Copy everything from the start of the material down to the line with "(B) bookcase", switching "camera" to "viewer" and leaving the rest unchanged.

Start of Data for processing

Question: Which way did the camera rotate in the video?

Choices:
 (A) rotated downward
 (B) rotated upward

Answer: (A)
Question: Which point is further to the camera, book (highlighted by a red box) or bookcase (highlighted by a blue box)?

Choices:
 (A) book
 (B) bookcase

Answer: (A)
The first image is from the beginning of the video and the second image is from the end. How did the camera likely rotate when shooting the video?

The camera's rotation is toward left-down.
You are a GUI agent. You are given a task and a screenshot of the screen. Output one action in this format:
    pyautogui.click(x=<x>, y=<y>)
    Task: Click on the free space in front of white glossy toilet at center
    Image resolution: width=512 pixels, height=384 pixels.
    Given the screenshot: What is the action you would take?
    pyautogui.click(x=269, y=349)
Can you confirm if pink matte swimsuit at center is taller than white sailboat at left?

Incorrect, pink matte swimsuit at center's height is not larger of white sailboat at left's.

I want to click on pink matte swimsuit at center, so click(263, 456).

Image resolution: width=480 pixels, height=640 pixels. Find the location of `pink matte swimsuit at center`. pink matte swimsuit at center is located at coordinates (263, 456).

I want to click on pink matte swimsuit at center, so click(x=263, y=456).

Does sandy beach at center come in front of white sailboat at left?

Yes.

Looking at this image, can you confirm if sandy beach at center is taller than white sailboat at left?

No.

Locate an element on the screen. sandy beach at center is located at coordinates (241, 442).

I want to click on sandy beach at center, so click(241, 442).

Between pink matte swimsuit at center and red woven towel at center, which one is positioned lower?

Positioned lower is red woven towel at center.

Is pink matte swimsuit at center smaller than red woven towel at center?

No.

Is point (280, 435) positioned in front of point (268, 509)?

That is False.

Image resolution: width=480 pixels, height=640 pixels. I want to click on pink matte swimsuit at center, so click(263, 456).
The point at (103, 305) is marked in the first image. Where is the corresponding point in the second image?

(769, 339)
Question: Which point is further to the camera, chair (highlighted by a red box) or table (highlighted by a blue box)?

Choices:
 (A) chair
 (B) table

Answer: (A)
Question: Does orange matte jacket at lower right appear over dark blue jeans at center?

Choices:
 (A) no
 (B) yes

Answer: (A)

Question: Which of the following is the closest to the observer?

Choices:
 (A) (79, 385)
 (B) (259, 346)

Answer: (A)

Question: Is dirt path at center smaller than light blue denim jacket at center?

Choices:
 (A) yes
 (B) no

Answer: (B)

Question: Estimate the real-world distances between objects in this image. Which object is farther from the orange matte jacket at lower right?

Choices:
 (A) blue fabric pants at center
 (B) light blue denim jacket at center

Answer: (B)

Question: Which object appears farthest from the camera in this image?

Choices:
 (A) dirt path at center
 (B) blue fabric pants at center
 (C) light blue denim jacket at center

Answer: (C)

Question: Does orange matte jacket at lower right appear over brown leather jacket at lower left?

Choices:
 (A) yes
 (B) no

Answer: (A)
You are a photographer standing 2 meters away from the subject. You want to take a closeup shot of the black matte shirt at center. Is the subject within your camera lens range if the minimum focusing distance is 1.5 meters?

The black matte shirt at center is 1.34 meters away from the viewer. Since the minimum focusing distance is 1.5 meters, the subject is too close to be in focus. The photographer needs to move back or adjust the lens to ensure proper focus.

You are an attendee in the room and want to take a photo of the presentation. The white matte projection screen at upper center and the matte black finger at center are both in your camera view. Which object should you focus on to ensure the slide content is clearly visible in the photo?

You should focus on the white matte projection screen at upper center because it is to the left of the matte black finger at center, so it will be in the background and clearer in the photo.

End of Data for processing

= Response to this exercise =
Question: Which way did the viewer rotate in the video?

Choices:
 (A) rotated downward
 (B) rotated upward

Answer: (A)
Question: Which point is further to the viewer, book (highlighted by a red box) or bookcase (highlighted by a blue box)?

Choices:
 (A) book
 (B) bookcase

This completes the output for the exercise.